Items from a data source
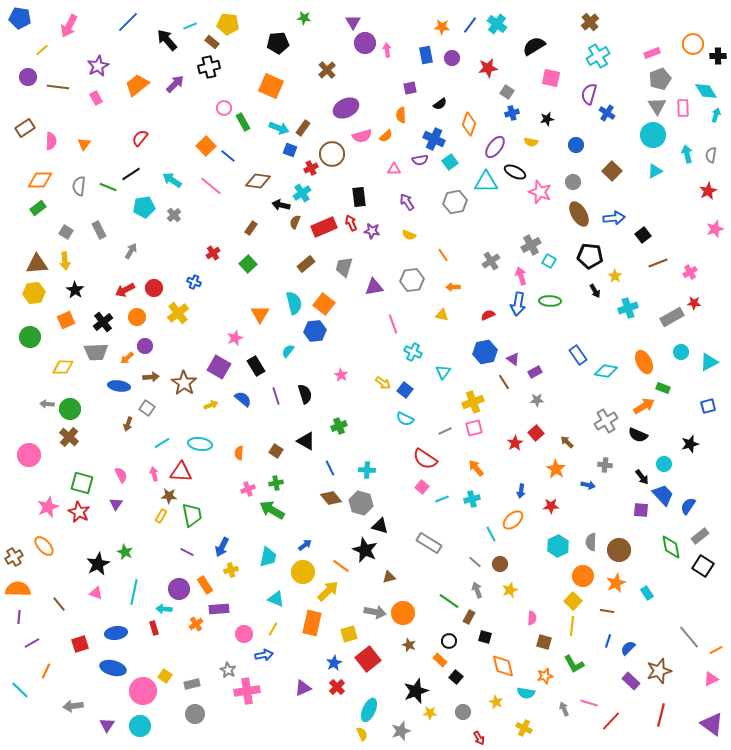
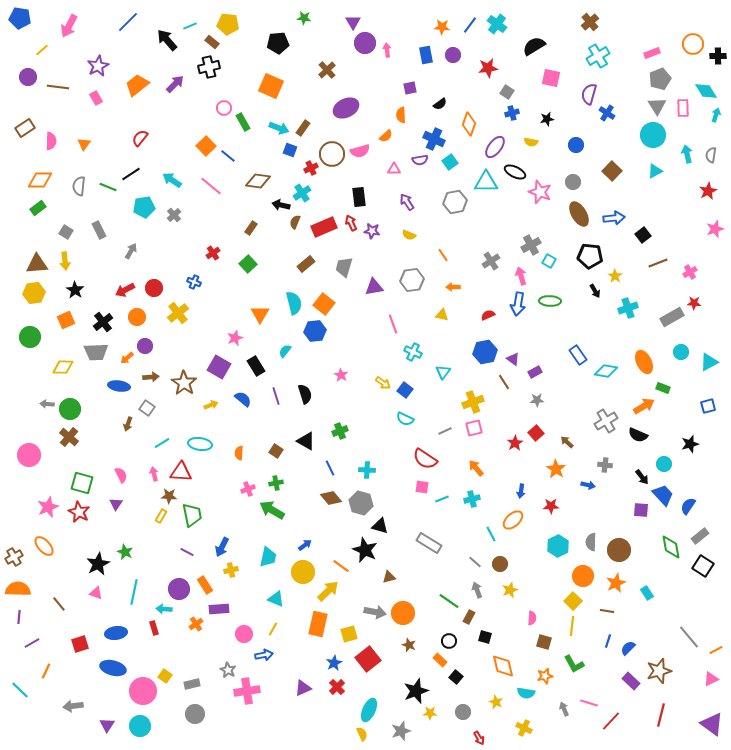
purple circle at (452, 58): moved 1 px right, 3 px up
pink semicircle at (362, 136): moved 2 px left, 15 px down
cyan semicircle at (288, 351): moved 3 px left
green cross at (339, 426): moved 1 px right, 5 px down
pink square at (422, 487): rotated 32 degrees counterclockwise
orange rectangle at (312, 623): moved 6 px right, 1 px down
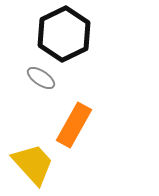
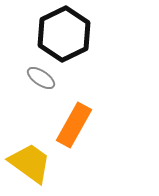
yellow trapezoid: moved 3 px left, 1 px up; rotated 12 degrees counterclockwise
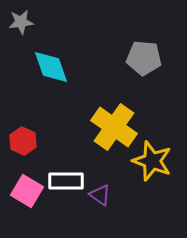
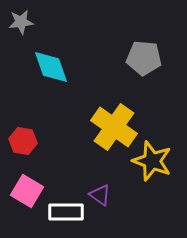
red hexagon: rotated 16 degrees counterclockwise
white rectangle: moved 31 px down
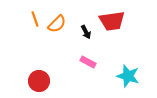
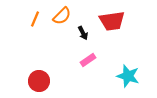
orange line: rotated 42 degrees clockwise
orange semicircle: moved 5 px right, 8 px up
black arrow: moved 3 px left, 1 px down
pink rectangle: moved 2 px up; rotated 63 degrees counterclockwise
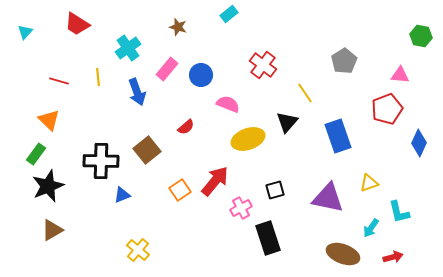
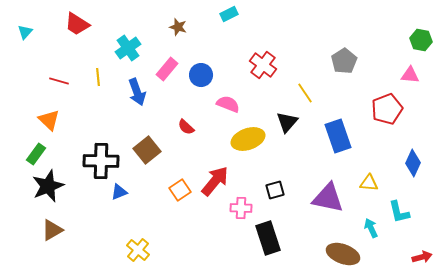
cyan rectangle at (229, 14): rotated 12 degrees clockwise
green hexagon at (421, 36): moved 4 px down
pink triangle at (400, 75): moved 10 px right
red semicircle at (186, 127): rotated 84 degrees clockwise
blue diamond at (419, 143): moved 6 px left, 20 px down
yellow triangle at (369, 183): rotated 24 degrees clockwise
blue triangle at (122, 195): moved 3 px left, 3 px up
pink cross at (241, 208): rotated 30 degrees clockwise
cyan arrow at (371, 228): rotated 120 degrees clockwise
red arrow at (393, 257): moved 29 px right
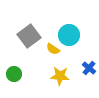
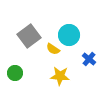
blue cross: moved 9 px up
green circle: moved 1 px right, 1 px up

» What you will do
Each line of the data above should be reproduced without alteration, and no picture should appear in the copy.

» Answer
purple circle at (452, 58): moved 1 px right, 3 px up
pink semicircle at (362, 136): moved 2 px left, 15 px down
cyan semicircle at (288, 351): moved 3 px left
green cross at (339, 426): moved 1 px right, 5 px down
pink square at (422, 487): rotated 32 degrees counterclockwise
orange rectangle at (312, 623): moved 6 px right, 1 px down
yellow trapezoid: moved 3 px left, 1 px up; rotated 12 degrees counterclockwise
red hexagon: rotated 16 degrees counterclockwise
white rectangle: moved 31 px down
orange line: rotated 42 degrees clockwise
orange semicircle: moved 5 px right, 8 px up
black arrow: moved 3 px left, 1 px down
pink rectangle: moved 2 px up; rotated 63 degrees counterclockwise
cyan rectangle at (229, 14): rotated 12 degrees clockwise
green hexagon at (421, 36): moved 4 px down
pink triangle at (400, 75): moved 10 px right
red semicircle at (186, 127): rotated 84 degrees clockwise
blue diamond at (419, 143): moved 6 px left, 20 px down
yellow triangle at (369, 183): rotated 24 degrees clockwise
blue triangle at (122, 195): moved 3 px left, 3 px up
pink cross at (241, 208): rotated 30 degrees clockwise
cyan arrow at (371, 228): rotated 120 degrees clockwise
red arrow at (393, 257): moved 29 px right
blue cross: moved 9 px up
green circle: moved 1 px right, 1 px up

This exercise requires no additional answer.